■ **THE DATA**:
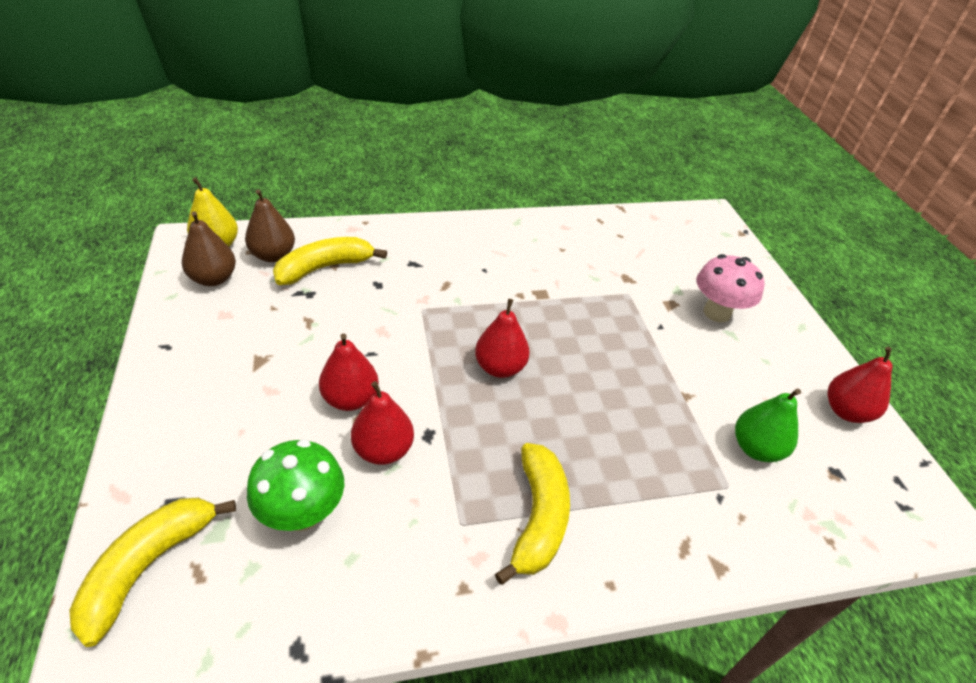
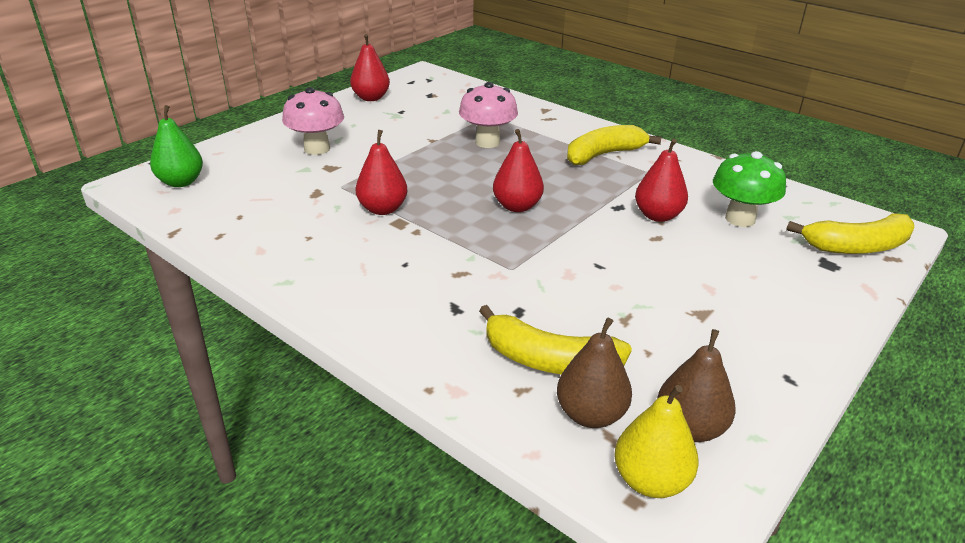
camera: 125 degrees left, 10 degrees down
(350, 399) = (650, 249): red pear -> red pear (382, 209)
(650, 434) = (487, 142): none -> pink mushroom
(756, 448) = (447, 114): green pear -> green pear (181, 182)

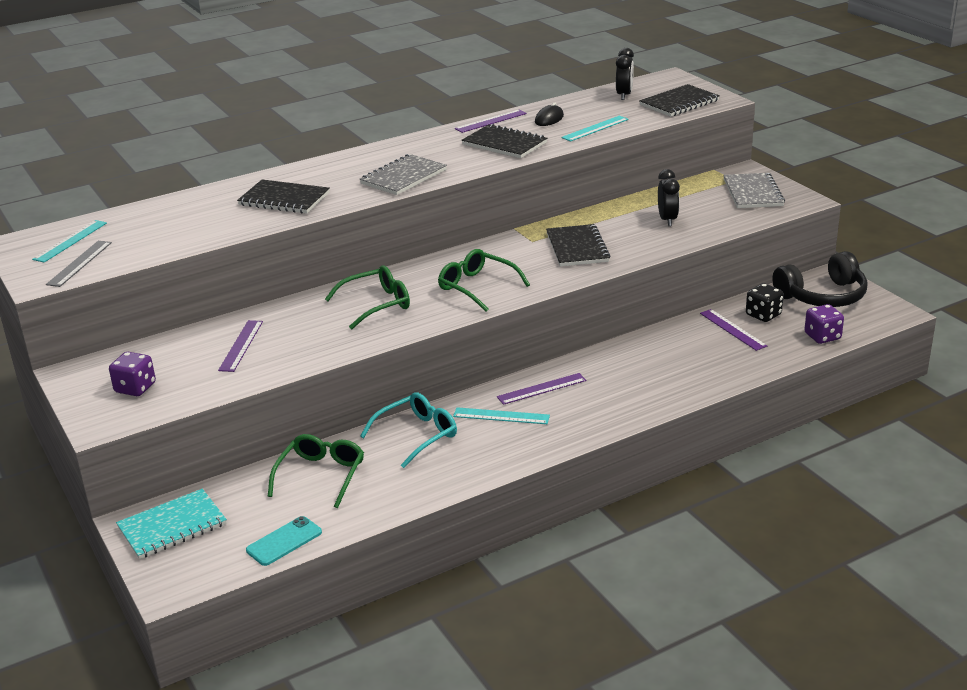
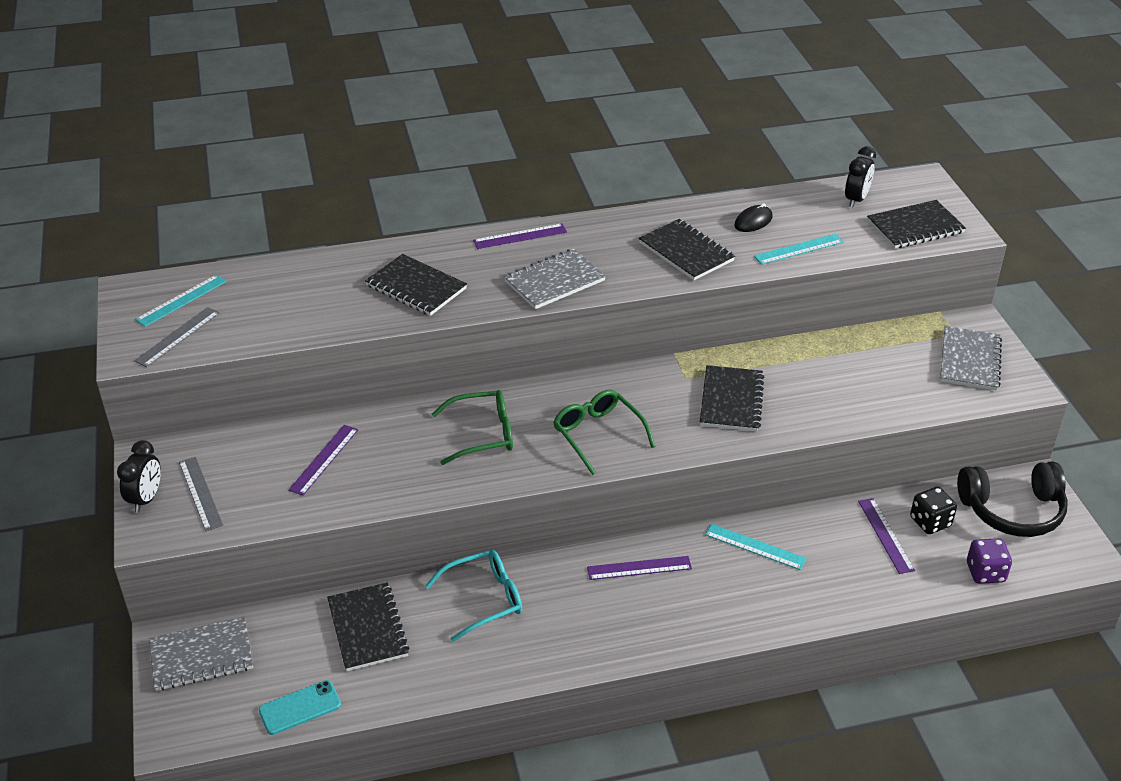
camera: 15 degrees right, 10 degrees up
(135, 388) = (200, 493): purple dice -> grey ruler
(172, 526) = (201, 656): turquoise notebook -> grey notebook
(321, 475) = (367, 628): green glasses -> black notebook
(491, 121) = (686, 210): purple ruler -> purple ruler (520, 236)
(501, 416) = (581, 596): turquoise ruler -> turquoise ruler (755, 546)
(667, 220) = (851, 381): black clock -> black clock (146, 499)

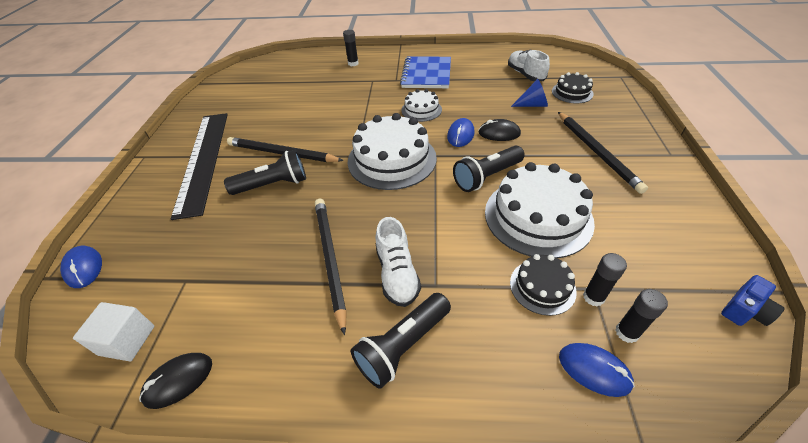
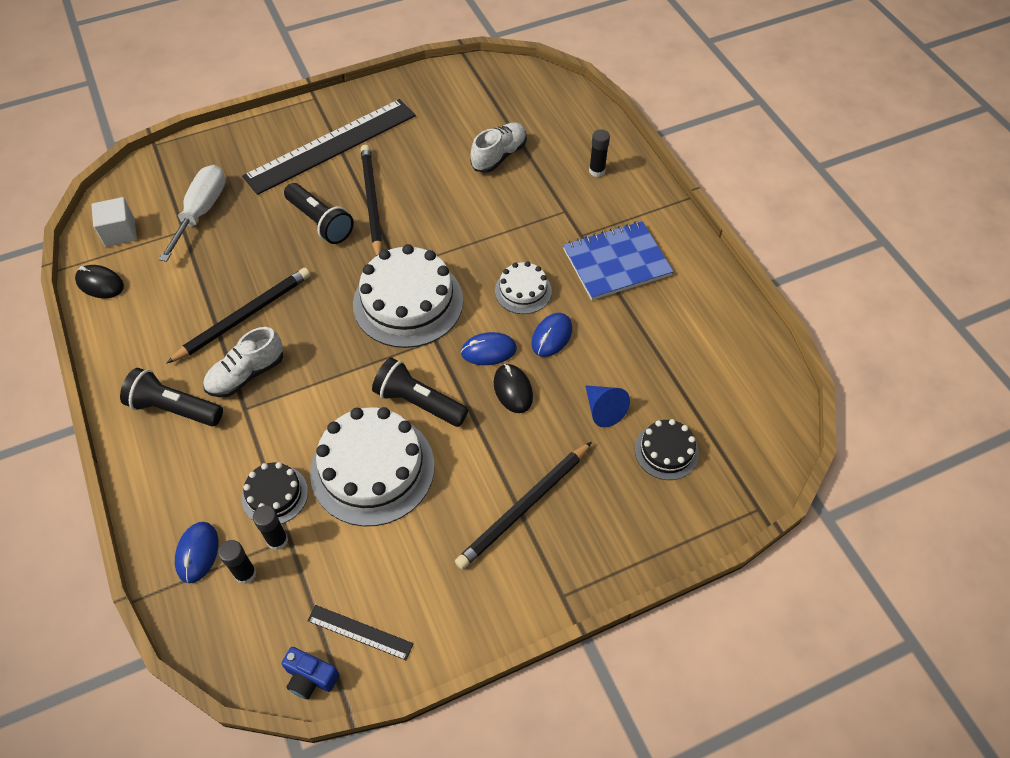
camera: 60 degrees right, 10 degrees up
(84, 268) = (170, 158): blue mouse -> blue mouse (552, 336)
(178, 260) = (201, 211): none -> white screwdriver
(525, 74) = (687, 380): white shoe -> white shoe (499, 156)
(697, 264) = (360, 632): none -> black ruler

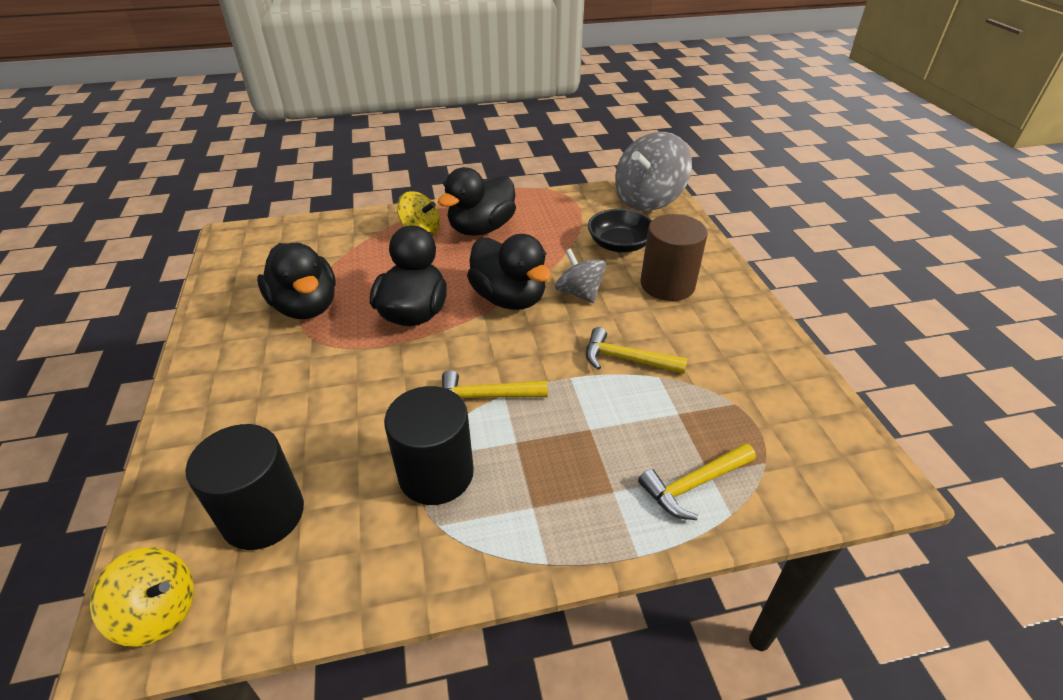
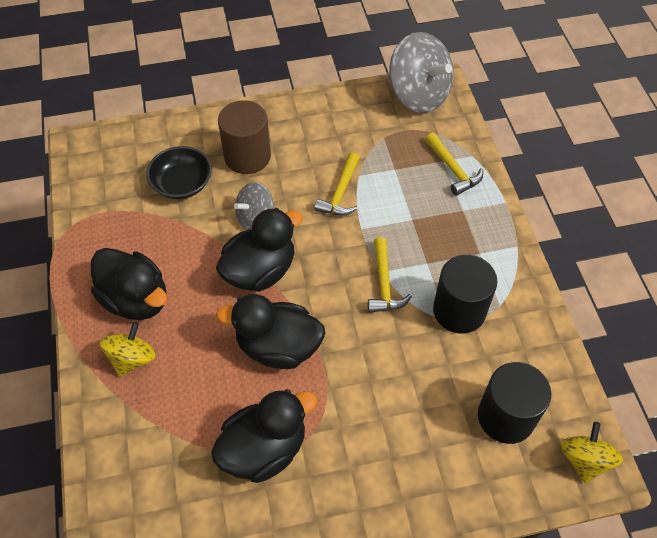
camera: 90 degrees left, 15 degrees up
(648, 200) = (103, 153): grey spinning top -> grey spinning top (418, 95)

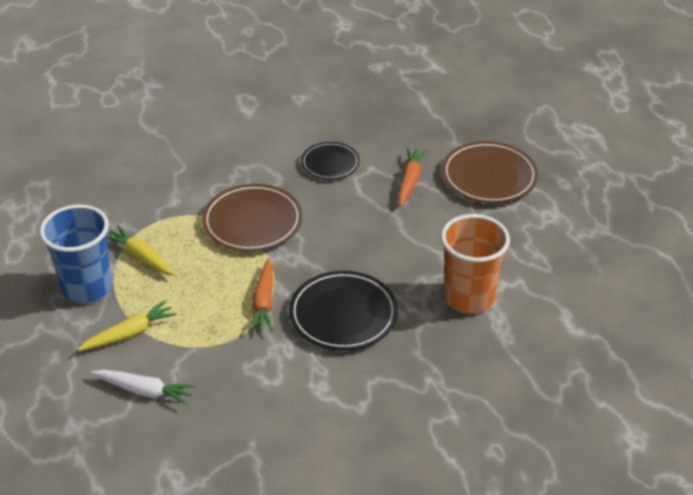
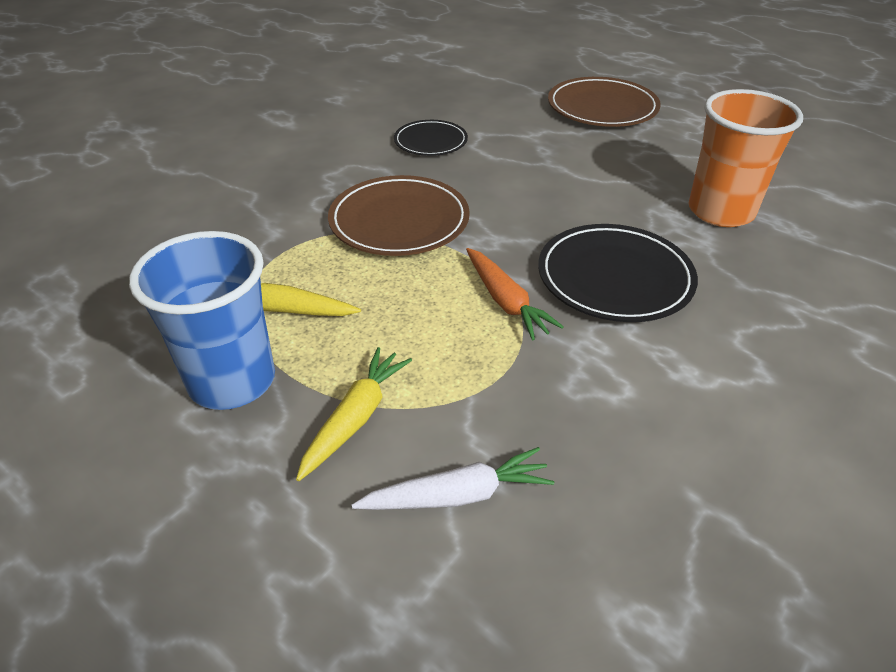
camera: 30 degrees left, 0 degrees up
(409, 181) = (531, 132): orange carrot -> none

■ **REQUIREMENT**:
All lines that contain the word "ruler" must be copied from the records above.

■ **ANSWER SECTION**:
(135, 388) = (200, 493): purple dice -> grey ruler
(491, 121) = (686, 210): purple ruler -> purple ruler (520, 236)
(501, 416) = (581, 596): turquoise ruler -> turquoise ruler (755, 546)
(697, 264) = (360, 632): none -> black ruler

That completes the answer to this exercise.